Return the records below exactly; pictures stay out.

Exercise inputs:
========================================================================
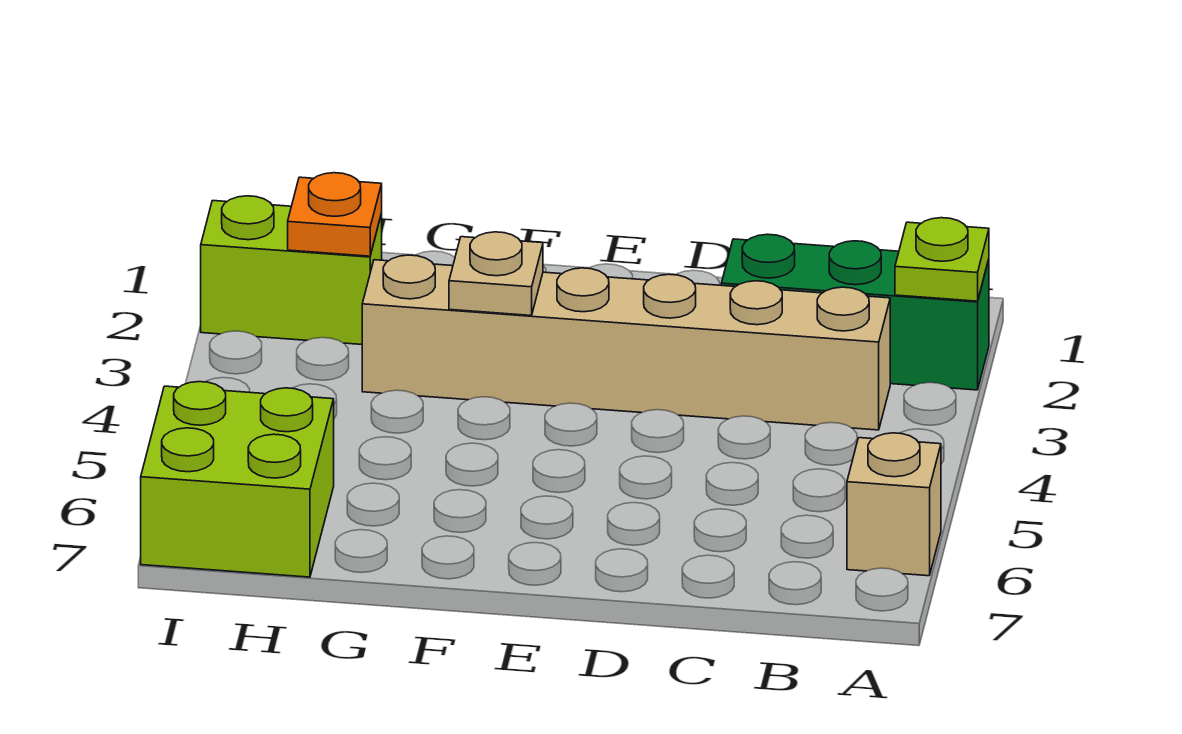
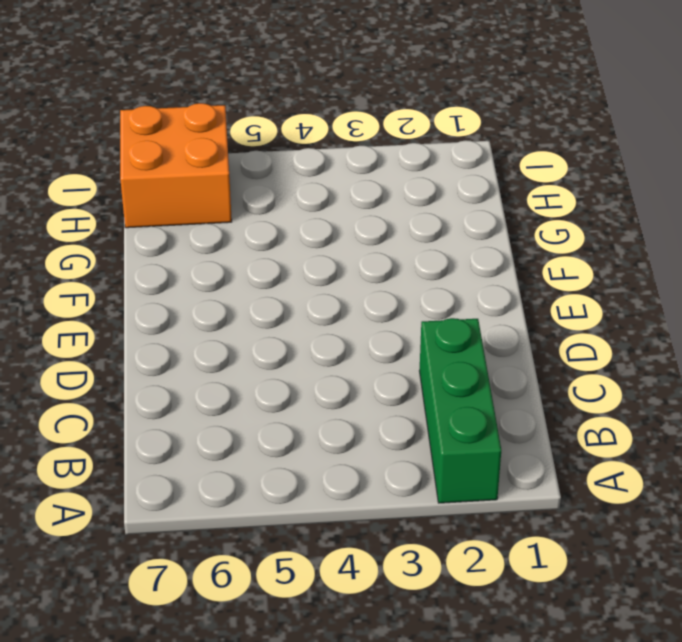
orange brick H6:I7 level 1 -> lime brick H6:I7 level 1
none -> tan brick A6 level 1
none -> tan brick B3:G3 level 1

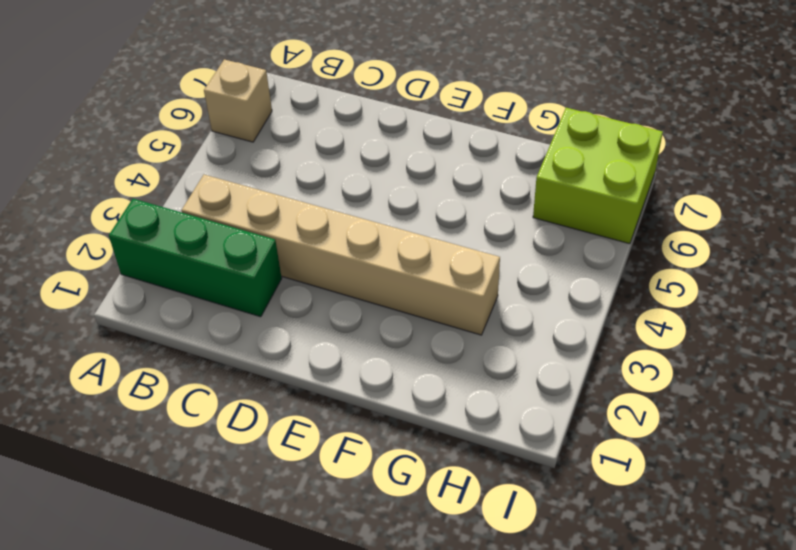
none -> lime brick H2:I2 level 1
none -> lime plate A2 level 2

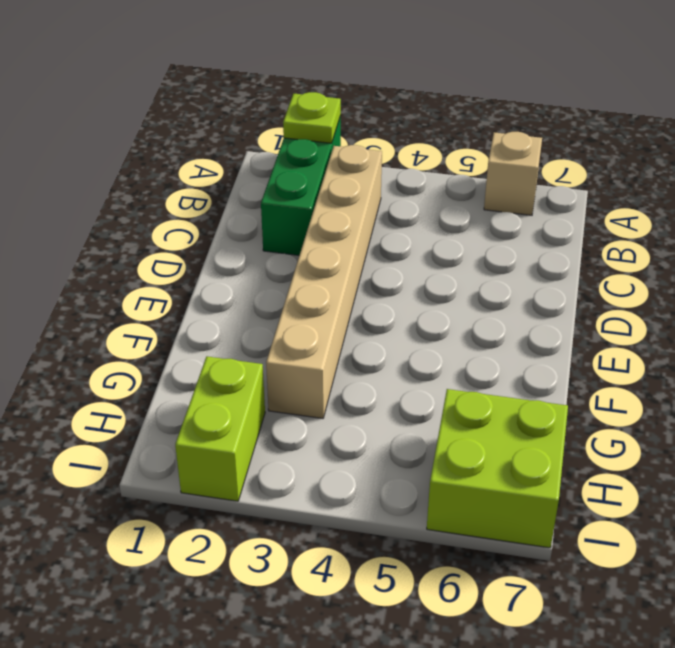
none -> tan plate F3 level 2
none -> orange plate H2 level 2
========================================================================
Answer below:
orange brick H6:I7 level 1 -> lime brick H6:I7 level 1
none -> tan brick A6 level 1
none -> tan brick B3:G3 level 1

none -> lime brick H2:I2 level 1
none -> lime plate A2 level 2

none -> tan plate F3 level 2
none -> orange plate H2 level 2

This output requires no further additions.